PROVIDED RECORDS:
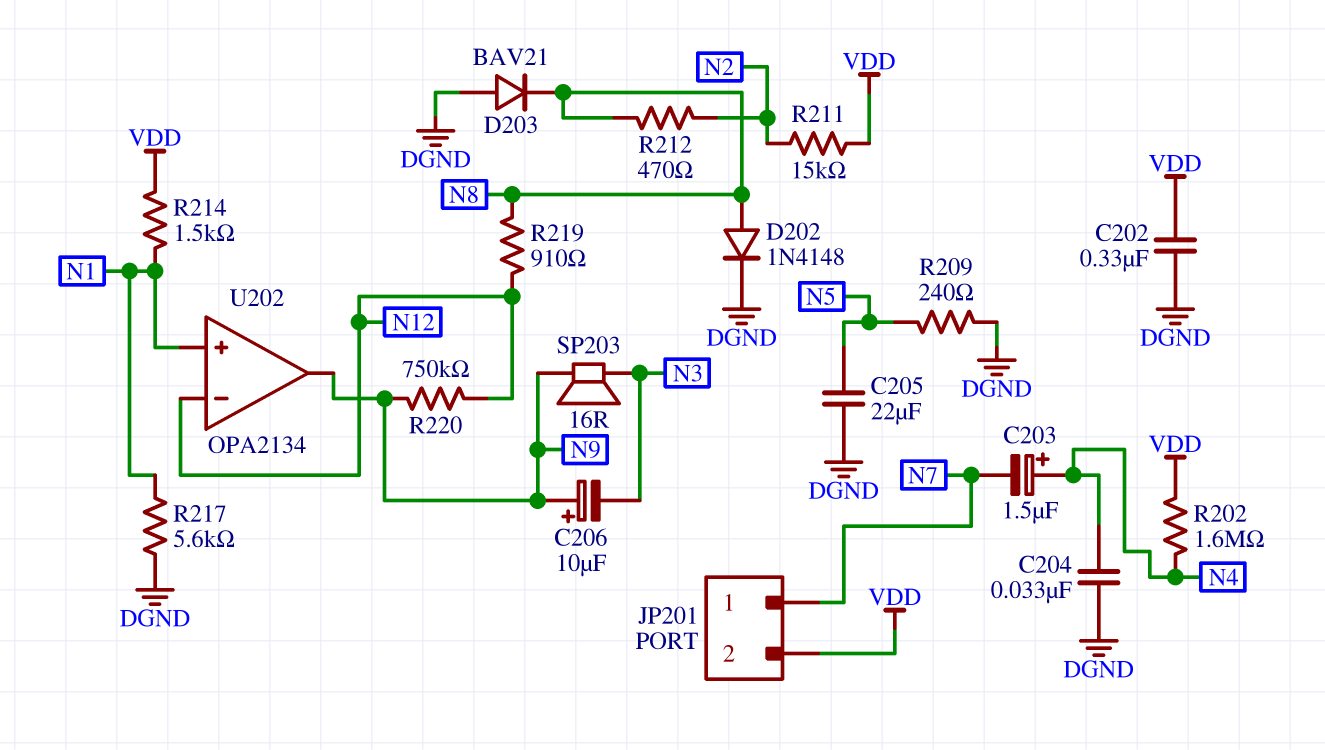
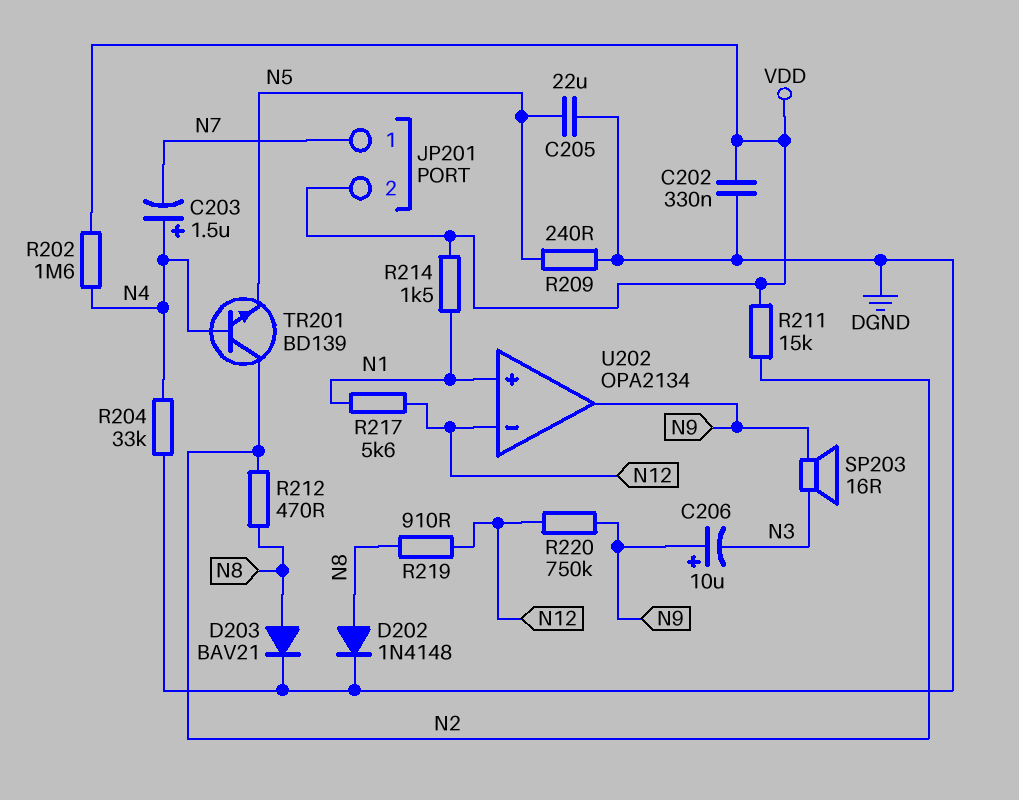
C204: 33nF (DGND, N4) -> none
D203: diode BAV21 (A DGND, K N8) -> diode BAV21 (A N8, K DGND)
R204: none -> 33k (DGND, N4)
R217: 5.6k (DGND, N1) -> 5.6k (N1, N12)
TR201: none -> NPN BD139 (B N4, C N2, E N5)

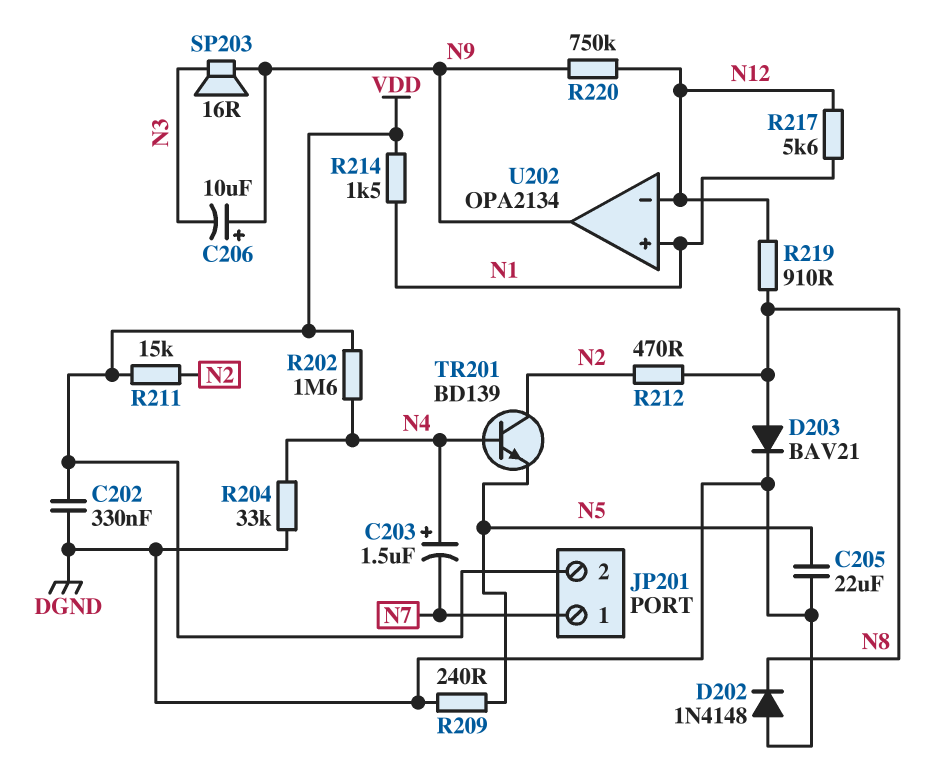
D202: diode 1N4148 (A N8, K DGND) -> diode 1N4148 (A DGND, K N8)

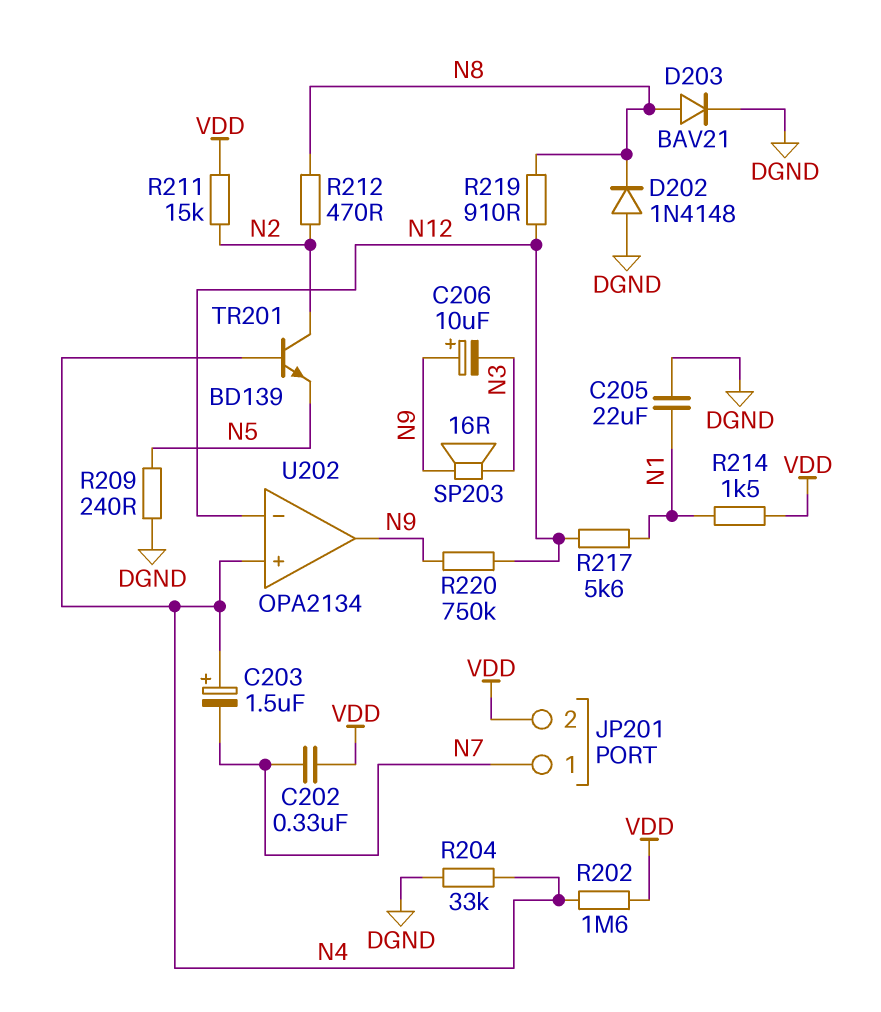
C202: 330nF (DGND, VDD) -> 330nF (N7, VDD)
C205: 22uF (DGND, N5) -> 22uF (DGND, N1)
U202 pin in+: N1 -> N4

WORK TO BE COMPLETED: Only the pictures may be dropped; print every record exactly as given.

SOLUTION:
C204: 33nF (DGND, N4) -> none
D203: diode BAV21 (A DGND, K N8) -> diode BAV21 (A N8, K DGND)
R204: none -> 33k (DGND, N4)
R217: 5.6k (DGND, N1) -> 5.6k (N1, N12)
TR201: none -> NPN BD139 (B N4, C N2, E N5)

D202: diode 1N4148 (A N8, K DGND) -> diode 1N4148 (A DGND, K N8)

C202: 330nF (DGND, VDD) -> 330nF (N7, VDD)
C205: 22uF (DGND, N5) -> 22uF (DGND, N1)
U202 pin in+: N1 -> N4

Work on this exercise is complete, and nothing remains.